Look through the data below for the line with "DRIVER2 pin ENA: D8 -> D7" and the line with "LUX1 pin SDA: D8 -> RX", then output those two and all lines in between, exactly as written.

Extracted records:
-- Opening Marker --

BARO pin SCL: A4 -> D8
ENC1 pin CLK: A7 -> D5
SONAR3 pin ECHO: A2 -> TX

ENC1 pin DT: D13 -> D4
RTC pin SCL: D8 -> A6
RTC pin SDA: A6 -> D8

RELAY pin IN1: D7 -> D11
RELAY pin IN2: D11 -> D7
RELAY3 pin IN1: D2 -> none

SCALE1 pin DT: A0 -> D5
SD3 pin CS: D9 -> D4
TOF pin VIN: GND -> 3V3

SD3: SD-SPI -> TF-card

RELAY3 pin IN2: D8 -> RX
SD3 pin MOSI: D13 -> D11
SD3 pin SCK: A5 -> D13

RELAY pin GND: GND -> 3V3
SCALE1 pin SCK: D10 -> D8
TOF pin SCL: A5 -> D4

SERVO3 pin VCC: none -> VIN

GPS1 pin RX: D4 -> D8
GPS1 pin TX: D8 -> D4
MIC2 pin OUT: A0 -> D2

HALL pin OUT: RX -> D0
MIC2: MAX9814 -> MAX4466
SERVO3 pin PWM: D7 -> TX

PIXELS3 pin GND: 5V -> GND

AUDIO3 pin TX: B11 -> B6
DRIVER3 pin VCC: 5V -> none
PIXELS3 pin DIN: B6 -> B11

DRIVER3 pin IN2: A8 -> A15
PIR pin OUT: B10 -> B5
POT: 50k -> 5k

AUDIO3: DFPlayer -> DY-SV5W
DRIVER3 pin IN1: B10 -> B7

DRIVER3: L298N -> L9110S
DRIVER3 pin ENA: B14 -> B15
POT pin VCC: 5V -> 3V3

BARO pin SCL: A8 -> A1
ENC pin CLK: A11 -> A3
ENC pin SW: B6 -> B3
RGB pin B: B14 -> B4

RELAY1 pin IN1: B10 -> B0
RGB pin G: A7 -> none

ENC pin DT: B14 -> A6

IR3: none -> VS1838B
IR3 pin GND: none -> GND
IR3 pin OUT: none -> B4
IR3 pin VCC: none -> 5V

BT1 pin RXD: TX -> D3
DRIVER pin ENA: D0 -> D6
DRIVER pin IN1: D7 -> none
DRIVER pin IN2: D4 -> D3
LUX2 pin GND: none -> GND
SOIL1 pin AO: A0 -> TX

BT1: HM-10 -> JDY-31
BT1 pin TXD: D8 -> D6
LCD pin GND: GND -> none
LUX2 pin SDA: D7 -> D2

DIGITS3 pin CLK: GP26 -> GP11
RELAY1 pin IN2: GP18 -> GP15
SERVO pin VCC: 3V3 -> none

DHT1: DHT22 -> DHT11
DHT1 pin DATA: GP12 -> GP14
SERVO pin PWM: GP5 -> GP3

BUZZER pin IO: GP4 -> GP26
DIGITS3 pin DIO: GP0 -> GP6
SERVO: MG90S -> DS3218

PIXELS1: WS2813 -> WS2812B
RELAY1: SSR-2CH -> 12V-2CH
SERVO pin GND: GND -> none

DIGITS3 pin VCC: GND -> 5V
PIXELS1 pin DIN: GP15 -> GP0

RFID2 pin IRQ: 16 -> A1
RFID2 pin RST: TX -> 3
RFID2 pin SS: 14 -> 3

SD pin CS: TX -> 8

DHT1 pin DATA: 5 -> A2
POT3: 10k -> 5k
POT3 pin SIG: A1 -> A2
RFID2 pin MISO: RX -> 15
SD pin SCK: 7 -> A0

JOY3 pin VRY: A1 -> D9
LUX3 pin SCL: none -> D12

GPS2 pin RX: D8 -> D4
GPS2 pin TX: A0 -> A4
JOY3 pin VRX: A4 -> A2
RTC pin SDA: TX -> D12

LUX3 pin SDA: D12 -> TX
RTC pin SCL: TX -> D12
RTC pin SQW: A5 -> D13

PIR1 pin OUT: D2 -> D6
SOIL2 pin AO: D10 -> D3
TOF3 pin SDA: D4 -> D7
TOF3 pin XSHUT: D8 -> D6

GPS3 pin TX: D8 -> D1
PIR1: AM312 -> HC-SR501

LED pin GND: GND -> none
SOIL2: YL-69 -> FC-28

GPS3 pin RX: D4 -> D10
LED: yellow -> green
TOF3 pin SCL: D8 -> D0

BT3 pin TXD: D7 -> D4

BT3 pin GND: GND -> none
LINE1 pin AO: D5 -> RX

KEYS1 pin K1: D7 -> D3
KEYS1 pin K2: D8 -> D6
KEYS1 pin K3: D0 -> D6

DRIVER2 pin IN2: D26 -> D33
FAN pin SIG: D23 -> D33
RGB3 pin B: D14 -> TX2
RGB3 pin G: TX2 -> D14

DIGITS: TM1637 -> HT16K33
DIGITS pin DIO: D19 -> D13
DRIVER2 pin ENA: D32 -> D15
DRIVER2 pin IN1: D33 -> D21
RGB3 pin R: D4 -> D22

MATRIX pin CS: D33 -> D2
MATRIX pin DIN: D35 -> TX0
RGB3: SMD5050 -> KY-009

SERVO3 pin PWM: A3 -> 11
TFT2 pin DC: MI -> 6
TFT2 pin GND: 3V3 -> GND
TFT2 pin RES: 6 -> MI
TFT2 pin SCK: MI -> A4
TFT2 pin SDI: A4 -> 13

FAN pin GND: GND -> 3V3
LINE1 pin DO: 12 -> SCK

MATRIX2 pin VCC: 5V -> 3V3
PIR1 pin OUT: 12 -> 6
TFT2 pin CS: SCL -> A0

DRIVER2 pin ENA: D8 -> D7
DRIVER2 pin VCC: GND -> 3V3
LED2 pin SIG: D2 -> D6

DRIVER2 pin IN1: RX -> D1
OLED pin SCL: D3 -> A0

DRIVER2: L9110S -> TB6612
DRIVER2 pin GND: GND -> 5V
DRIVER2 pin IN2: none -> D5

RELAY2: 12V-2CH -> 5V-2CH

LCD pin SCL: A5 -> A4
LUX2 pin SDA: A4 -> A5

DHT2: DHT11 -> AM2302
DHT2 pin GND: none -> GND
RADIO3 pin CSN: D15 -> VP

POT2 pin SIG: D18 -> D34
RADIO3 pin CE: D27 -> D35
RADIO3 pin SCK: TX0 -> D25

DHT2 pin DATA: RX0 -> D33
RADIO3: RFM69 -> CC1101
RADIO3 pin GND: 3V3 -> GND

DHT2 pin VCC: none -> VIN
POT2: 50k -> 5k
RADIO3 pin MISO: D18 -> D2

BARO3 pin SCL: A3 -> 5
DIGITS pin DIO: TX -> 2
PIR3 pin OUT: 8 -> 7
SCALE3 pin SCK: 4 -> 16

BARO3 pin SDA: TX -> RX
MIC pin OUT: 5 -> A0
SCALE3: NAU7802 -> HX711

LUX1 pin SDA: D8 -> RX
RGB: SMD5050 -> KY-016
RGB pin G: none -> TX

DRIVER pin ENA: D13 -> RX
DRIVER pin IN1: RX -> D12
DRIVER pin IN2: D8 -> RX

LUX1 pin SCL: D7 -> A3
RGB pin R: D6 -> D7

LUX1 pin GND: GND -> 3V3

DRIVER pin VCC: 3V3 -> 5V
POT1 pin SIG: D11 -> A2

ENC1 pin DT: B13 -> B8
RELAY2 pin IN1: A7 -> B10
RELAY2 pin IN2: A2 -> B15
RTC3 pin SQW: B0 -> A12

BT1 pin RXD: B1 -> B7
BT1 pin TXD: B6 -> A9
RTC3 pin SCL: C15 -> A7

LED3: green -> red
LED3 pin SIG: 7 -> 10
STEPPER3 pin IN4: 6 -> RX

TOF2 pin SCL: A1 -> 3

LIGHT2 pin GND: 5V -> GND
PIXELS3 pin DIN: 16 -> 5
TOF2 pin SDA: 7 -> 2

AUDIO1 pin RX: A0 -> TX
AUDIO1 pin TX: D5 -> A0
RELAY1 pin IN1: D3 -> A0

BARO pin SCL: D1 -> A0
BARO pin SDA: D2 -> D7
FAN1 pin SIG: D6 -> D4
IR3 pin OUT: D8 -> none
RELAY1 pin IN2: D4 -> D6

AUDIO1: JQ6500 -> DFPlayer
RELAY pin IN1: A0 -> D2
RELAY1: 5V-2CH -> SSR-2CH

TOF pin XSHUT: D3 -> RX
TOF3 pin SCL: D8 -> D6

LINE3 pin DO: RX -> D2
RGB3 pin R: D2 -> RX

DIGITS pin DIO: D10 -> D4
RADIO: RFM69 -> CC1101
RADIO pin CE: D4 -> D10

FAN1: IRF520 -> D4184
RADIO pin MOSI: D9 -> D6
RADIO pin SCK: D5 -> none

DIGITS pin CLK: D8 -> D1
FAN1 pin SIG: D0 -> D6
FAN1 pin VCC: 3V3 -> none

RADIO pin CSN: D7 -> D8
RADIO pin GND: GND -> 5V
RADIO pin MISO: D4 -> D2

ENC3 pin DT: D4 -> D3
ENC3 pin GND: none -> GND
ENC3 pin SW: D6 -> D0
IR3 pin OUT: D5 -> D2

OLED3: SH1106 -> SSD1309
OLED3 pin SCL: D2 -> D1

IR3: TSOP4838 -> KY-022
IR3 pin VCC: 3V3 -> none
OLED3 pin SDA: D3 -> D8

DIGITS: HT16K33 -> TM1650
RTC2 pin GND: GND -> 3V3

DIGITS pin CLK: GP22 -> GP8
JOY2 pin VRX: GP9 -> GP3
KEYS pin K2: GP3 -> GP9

-- Closing Marker --

Solved exercise:
DRIVER2 pin ENA: D8 -> D7
DRIVER2 pin VCC: GND -> 3V3
LED2 pin SIG: D2 -> D6

DRIVER2 pin IN1: RX -> D1
OLED pin SCL: D3 -> A0

DRIVER2: L9110S -> TB6612
DRIVER2 pin GND: GND -> 5V
DRIVER2 pin IN2: none -> D5

RELAY2: 12V-2CH -> 5V-2CH

LCD pin SCL: A5 -> A4
LUX2 pin SDA: A4 -> A5

DHT2: DHT11 -> AM2302
DHT2 pin GND: none -> GND
RADIO3 pin CSN: D15 -> VP

POT2 pin SIG: D18 -> D34
RADIO3 pin CE: D27 -> D35
RADIO3 pin SCK: TX0 -> D25

DHT2 pin DATA: RX0 -> D33
RADIO3: RFM69 -> CC1101
RADIO3 pin GND: 3V3 -> GND

DHT2 pin VCC: none -> VIN
POT2: 50k -> 5k
RADIO3 pin MISO: D18 -> D2

BARO3 pin SCL: A3 -> 5
DIGITS pin DIO: TX -> 2
PIR3 pin OUT: 8 -> 7
SCALE3 pin SCK: 4 -> 16

BARO3 pin SDA: TX -> RX
MIC pin OUT: 5 -> A0
SCALE3: NAU7802 -> HX711

LUX1 pin SDA: D8 -> RX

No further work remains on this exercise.